INPUT RECORDS →
━━━━━━━━━━━━━━━━

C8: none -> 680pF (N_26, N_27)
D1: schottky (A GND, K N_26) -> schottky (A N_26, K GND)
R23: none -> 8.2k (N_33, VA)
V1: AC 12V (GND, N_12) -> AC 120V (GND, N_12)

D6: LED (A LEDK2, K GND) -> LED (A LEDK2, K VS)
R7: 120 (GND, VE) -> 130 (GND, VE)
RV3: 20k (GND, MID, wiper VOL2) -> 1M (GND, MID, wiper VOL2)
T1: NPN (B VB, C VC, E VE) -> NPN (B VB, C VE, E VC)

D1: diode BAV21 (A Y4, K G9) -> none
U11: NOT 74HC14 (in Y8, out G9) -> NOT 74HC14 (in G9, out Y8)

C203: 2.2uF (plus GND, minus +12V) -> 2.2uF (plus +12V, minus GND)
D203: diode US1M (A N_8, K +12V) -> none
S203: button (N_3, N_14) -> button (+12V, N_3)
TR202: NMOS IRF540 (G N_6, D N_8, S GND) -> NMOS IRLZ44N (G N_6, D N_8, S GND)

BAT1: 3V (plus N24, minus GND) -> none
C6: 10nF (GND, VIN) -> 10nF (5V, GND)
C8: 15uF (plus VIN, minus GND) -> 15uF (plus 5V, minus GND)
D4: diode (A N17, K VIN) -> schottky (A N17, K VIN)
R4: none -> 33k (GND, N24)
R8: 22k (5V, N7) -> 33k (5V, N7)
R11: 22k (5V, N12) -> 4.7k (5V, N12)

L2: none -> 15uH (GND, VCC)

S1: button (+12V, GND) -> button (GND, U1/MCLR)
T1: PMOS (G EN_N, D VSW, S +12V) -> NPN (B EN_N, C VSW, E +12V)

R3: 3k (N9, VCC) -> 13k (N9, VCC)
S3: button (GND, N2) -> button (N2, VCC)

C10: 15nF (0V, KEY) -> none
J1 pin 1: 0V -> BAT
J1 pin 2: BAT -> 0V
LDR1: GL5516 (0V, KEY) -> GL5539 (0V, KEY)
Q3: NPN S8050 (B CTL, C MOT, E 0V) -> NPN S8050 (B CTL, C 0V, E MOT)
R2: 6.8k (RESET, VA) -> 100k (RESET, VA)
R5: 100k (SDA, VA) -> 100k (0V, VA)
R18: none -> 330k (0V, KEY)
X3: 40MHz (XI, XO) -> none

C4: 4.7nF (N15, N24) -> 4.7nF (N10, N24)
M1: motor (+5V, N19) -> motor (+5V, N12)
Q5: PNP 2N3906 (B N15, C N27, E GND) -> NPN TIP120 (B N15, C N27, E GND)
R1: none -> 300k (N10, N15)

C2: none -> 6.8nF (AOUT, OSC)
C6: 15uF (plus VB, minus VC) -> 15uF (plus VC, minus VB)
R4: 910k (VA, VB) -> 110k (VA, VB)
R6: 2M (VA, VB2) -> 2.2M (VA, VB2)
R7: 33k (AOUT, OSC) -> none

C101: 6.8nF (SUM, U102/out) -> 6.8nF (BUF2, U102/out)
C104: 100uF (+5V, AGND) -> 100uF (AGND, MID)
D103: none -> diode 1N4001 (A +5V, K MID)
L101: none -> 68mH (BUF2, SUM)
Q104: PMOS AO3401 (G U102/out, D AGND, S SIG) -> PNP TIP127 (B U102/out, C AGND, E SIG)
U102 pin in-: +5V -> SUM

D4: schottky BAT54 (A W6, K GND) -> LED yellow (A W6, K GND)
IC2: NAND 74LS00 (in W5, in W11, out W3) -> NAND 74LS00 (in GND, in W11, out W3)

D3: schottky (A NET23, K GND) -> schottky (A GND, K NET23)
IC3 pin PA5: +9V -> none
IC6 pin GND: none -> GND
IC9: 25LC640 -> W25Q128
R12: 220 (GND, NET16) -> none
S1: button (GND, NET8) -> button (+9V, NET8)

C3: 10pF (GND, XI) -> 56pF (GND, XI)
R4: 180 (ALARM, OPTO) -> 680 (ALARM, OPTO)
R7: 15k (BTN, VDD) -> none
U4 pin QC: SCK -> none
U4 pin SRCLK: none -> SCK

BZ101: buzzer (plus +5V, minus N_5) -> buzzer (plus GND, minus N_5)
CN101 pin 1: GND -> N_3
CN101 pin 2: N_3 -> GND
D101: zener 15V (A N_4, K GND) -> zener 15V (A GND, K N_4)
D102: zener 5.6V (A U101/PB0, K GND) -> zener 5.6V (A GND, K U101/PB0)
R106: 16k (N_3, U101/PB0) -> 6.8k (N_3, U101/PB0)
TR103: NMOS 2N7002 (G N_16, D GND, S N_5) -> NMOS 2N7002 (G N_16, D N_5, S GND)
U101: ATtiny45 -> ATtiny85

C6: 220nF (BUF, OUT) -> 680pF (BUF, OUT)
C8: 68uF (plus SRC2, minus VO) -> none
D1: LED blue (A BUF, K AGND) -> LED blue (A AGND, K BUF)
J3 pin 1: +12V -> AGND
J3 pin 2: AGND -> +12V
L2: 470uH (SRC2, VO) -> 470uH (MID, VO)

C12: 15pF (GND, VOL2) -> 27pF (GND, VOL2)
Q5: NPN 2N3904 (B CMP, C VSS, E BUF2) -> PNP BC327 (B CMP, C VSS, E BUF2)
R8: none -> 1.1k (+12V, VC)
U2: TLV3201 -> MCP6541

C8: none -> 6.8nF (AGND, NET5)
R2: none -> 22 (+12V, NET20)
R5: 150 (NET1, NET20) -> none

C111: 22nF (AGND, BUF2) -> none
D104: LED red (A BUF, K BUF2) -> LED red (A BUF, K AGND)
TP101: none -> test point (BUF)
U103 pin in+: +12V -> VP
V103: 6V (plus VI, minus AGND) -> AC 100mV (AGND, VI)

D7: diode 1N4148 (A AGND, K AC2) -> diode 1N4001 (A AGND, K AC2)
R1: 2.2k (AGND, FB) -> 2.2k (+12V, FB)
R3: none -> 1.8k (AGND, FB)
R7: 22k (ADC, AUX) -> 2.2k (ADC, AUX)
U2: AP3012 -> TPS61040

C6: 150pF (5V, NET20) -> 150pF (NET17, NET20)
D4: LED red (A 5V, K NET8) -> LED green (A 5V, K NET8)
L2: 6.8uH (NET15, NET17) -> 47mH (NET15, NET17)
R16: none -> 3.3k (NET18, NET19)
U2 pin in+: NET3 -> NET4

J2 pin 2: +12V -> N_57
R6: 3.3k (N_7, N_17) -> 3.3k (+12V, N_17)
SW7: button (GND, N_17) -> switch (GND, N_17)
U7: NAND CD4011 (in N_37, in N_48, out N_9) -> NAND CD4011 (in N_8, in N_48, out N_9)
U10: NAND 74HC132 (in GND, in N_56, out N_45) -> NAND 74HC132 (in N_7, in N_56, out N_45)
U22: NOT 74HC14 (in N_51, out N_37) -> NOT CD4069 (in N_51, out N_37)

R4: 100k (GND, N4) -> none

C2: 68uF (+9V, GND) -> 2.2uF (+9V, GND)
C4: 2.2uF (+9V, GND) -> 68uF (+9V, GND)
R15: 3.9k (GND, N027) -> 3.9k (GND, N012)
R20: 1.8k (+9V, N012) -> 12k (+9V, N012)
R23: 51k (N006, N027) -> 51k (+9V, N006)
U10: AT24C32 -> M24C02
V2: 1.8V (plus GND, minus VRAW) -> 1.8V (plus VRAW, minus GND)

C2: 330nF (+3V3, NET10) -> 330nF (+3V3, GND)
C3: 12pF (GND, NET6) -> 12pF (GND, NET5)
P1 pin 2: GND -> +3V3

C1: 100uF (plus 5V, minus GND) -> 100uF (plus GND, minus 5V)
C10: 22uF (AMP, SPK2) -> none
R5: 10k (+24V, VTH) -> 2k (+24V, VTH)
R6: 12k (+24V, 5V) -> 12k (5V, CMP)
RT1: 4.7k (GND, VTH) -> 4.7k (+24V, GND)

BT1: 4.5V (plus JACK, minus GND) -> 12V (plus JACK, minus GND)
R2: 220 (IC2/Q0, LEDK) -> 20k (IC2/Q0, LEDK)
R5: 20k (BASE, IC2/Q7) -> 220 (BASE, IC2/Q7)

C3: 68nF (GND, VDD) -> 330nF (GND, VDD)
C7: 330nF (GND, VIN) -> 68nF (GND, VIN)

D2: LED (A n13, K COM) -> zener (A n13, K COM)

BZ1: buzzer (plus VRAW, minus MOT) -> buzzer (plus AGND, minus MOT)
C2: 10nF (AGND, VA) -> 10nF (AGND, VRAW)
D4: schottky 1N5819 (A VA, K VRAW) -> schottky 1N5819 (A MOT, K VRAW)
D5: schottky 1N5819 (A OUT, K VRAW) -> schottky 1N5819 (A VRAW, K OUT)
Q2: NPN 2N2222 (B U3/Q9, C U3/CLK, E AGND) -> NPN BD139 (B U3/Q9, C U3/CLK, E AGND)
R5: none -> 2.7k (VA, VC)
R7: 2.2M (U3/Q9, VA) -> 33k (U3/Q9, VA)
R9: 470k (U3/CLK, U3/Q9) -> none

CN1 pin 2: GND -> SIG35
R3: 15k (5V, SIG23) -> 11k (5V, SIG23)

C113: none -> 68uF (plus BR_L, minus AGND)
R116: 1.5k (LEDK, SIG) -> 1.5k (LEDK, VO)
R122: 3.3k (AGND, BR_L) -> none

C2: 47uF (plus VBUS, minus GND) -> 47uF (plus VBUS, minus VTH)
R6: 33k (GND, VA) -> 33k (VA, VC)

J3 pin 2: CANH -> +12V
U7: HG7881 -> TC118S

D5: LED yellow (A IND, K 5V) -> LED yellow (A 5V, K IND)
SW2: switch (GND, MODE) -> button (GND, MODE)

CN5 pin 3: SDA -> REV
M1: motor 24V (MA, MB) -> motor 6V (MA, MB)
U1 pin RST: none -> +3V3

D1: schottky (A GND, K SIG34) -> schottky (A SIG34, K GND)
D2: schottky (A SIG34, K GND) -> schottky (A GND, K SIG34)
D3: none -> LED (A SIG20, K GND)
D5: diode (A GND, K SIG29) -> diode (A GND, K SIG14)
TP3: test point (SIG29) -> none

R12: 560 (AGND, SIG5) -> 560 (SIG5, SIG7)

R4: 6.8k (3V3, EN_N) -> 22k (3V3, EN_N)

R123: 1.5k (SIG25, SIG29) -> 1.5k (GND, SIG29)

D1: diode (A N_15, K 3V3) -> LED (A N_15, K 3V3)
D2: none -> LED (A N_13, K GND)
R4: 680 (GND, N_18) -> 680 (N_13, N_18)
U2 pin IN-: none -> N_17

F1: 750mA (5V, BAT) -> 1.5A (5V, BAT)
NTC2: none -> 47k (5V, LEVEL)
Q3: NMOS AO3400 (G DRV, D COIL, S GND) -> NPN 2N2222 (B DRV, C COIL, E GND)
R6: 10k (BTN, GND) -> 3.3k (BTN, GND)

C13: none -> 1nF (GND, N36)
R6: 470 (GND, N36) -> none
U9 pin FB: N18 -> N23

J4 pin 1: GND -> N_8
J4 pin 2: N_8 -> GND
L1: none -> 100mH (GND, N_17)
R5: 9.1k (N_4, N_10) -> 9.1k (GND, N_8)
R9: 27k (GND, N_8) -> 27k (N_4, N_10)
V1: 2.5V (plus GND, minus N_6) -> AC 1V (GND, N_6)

━━━━━━━━━━━━━━━━

PROBLEM DESCRIPTION → In the reply, include exactly the lines from the beginning of the entries above through the line holding "C203: 2.2uF (plus", and nothing besides.

OUTPUT OF THE EXERCISE →
C8: none -> 680pF (N_26, N_27)
D1: schottky (A GND, K N_26) -> schottky (A N_26, K GND)
R23: none -> 8.2k (N_33, VA)
V1: AC 12V (GND, N_12) -> AC 120V (GND, N_12)

D6: LED (A LEDK2, K GND) -> LED (A LEDK2, K VS)
R7: 120 (GND, VE) -> 130 (GND, VE)
RV3: 20k (GND, MID, wiper VOL2) -> 1M (GND, MID, wiper VOL2)
T1: NPN (B VB, C VC, E VE) -> NPN (B VB, C VE, E VC)

D1: diode BAV21 (A Y4, K G9) -> none
U11: NOT 74HC14 (in Y8, out G9) -> NOT 74HC14 (in G9, out Y8)

C203: 2.2uF (plus GND, minus +12V) -> 2.2uF (plus +12V, minus GND)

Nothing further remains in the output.